• [DIRECTIONS FOR THIS TASK]
Nothing in the records may be altered; repeat them exactly.

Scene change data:
□ □ □ □ □ □ □
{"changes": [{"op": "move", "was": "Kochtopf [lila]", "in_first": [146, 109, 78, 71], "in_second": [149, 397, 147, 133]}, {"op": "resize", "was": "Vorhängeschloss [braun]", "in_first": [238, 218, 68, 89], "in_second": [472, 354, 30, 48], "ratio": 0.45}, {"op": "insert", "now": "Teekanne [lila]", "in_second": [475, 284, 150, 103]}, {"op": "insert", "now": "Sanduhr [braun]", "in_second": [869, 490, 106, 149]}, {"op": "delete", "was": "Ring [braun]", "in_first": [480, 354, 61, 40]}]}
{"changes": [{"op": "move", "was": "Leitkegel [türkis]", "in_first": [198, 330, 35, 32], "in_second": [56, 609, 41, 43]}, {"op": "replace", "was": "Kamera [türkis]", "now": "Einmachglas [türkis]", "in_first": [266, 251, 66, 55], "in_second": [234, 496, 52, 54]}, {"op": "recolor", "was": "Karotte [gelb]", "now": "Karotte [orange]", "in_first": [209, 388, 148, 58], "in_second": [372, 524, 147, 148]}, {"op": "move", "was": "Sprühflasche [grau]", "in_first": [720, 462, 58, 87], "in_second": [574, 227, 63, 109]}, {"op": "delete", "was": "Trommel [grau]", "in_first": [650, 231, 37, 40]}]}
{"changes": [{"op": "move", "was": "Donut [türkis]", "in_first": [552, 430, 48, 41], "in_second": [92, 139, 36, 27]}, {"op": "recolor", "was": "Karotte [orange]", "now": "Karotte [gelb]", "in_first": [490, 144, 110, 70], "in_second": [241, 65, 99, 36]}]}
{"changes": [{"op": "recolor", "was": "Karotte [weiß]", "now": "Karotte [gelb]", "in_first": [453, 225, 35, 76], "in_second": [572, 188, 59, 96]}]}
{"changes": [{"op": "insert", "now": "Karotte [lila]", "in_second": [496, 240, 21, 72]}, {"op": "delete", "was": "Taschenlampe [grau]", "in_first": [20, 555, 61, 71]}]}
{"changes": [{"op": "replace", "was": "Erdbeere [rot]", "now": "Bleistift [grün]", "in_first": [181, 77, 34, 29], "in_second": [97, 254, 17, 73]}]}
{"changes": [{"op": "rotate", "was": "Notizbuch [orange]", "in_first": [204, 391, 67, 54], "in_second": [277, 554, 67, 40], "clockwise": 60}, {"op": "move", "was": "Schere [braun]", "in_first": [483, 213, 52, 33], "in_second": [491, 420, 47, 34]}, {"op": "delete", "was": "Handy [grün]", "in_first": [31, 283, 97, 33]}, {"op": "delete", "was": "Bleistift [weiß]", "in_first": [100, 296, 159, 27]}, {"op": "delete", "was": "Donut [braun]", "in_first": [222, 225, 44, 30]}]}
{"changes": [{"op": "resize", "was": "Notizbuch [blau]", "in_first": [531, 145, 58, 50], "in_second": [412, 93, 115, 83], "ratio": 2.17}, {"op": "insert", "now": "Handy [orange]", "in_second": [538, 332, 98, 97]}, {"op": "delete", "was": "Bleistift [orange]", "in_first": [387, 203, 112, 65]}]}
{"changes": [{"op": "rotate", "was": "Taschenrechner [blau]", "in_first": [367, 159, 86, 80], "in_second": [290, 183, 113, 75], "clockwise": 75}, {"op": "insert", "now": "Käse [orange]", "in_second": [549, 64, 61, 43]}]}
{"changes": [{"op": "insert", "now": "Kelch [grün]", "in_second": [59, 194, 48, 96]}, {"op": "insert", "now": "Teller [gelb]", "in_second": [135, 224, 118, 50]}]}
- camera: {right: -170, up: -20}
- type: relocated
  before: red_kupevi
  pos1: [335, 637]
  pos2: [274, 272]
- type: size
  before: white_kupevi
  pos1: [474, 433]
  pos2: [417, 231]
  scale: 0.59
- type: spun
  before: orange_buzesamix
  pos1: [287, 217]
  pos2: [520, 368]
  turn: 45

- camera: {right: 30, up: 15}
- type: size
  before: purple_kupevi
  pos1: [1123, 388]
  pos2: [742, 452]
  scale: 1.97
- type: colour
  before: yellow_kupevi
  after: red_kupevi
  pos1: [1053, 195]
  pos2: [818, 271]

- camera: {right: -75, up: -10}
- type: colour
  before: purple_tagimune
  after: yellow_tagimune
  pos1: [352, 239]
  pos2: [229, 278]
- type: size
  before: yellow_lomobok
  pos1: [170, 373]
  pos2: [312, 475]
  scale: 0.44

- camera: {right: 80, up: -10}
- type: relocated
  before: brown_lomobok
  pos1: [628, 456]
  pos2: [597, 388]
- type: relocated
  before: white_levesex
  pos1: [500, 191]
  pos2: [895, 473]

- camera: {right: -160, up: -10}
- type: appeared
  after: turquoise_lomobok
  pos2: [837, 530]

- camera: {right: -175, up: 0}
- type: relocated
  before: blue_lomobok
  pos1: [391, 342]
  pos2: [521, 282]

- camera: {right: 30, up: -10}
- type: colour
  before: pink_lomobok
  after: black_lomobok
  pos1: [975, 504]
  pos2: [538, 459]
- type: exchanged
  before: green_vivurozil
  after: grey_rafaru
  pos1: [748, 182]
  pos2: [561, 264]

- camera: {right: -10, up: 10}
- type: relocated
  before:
□ □ □ □ □ □ □
• [EXERCISE OUTPUT]
{"changes": [{"op": "move", "was": "Kochtopf [lila]", "in_first": [146, 109, 78, 71], "in_second": [149, 397, 147, 133]}, {"op": "resize", "was": "Vorhängeschloss [braun]", "in_first": [238, 218, 68, 89], "in_second": [472, 354, 30, 48], "ratio": 0.45}, {"op": "insert", "now": "Teekanne [lila]", "in_second": [475, 284, 150, 103]}, {"op": "insert", "now": "Sanduhr [braun]", "in_second": [869, 490, 106, 149]}, {"op": "delete", "was": "Ring [braun]", "in_first": [480, 354, 61, 40]}]}
{"changes": [{"op": "move", "was": "Leitkegel [türkis]", "in_first": [198, 330, 35, 32], "in_second": [56, 609, 41, 43]}, {"op": "replace", "was": "Kamera [türkis]", "now": "Einmachglas [türkis]", "in_first": [266, 251, 66, 55], "in_second": [234, 496, 52, 54]}, {"op": "recolor", "was": "Karotte [gelb]", "now": "Karotte [orange]", "in_first": [209, 388, 148, 58], "in_second": [372, 524, 147, 148]}, {"op": "move", "was": "Sprühflasche [grau]", "in_first": [720, 462, 58, 87], "in_second": [574, 227, 63, 109]}, {"op": "delete", "was": "Trommel [grau]", "in_first": [650, 231, 37, 40]}]}
{"changes": [{"op": "move", "was": "Donut [türkis]", "in_first": [552, 430, 48, 41], "in_second": [92, 139, 36, 27]}, {"op": "recolor", "was": "Karotte [orange]", "now": "Karotte [gelb]", "in_first": [490, 144, 110, 70], "in_second": [241, 65, 99, 36]}]}
{"changes": [{"op": "recolor", "was": "Karotte [weiß]", "now": "Karotte [gelb]", "in_first": [453, 225, 35, 76], "in_second": [572, 188, 59, 96]}]}
{"changes": [{"op": "insert", "now": "Karotte [lila]", "in_second": [496, 240, 21, 72]}, {"op": "delete", "was": "Taschenlampe [grau]", "in_first": [20, 555, 61, 71]}]}
{"changes": [{"op": "replace", "was": "Erdbeere [rot]", "now": "Bleistift [grün]", "in_first": [181, 77, 34, 29], "in_second": [97, 254, 17, 73]}]}
{"changes": [{"op": "rotate", "was": "Notizbuch [orange]", "in_first": [204, 391, 67, 54], "in_second": [277, 554, 67, 40], "clockwise": 60}, {"op": "move", "was": "Schere [braun]", "in_first": [483, 213, 52, 33], "in_second": [491, 420, 47, 34]}, {"op": "delete", "was": "Handy [grün]", "in_first": [31, 283, 97, 33]}, {"op": "delete", "was": "Bleistift [weiß]", "in_first": [100, 296, 159, 27]}, {"op": "delete", "was": "Donut [braun]", "in_first": [222, 225, 44, 30]}]}
{"changes": [{"op": "resize", "was": "Notizbuch [blau]", "in_first": [531, 145, 58, 50], "in_second": [412, 93, 115, 83], "ratio": 2.17}, {"op": "insert", "now": "Handy [orange]", "in_second": [538, 332, 98, 97]}, {"op": "delete", "was": "Bleistift [orange]", "in_first": [387, 203, 112, 65]}]}
{"changes": [{"op": "rotate", "was": "Taschenrechner [blau]", "in_first": [367, 159, 86, 80], "in_second": [290, 183, 113, 75], "clockwise": 75}, {"op": "insert", "now": "Käse [orange]", "in_second": [549, 64, 61, 43]}]}
{"changes": [{"op": "insert", "now": "Kelch [grün]", "in_second": [59, 194, 48, 96]}, {"op": "insert", "now": "Teller [gelb]", "in_second": [135, 224, 118, 50]}]}
- camera: {right: -170, up: -20}
- type: relocated
  before: red_kupevi
  pos1: [335, 637]
  pos2: [274, 272]
- type: size
  before: white_kupevi
  pos1: [474, 433]
  pos2: [417, 231]
  scale: 0.59
- type: spun
  before: orange_buzesamix
  pos1: [287, 217]
  pos2: [520, 368]
  turn: 45

- camera: {right: 30, up: 15}
- type: size
  before: purple_kupevi
  pos1: [1123, 388]
  pos2: [742, 452]
  scale: 1.97
- type: colour
  before: yellow_kupevi
  after: red_kupevi
  pos1: [1053, 195]
  pos2: [818, 271]

- camera: {right: -75, up: -10}
- type: colour
  before: purple_tagimune
  after: yellow_tagimune
  pos1: [352, 239]
  pos2: [229, 278]
- type: size
  before: yellow_lomobok
  pos1: [170, 373]
  pos2: [312, 475]
  scale: 0.44

- camera: {right: 80, up: -10}
- type: relocated
  before: brown_lomobok
  pos1: [628, 456]
  pos2: [597, 388]
- type: relocated
  before: white_levesex
  pos1: [500, 191]
  pos2: [895, 473]

- camera: {right: -160, up: -10}
- type: appeared
  after: turquoise_lomobok
  pos2: [837, 530]

- camera: {right: -175, up: 0}
- type: relocated
  before: blue_lomobok
  pos1: [391, 342]
  pos2: [521, 282]

- camera: {right: 30, up: -10}
- type: colour
  before: pink_lomobok
  after: black_lomobok
  pos1: [975, 504]
  pos2: [538, 459]
- type: exchanged
  before: green_vivurozil
  after: grey_rafaru
  pos1: [748, 182]
  pos2: [561, 264]

- camera: {right: -10, up: 10}
- type: relocated
  before:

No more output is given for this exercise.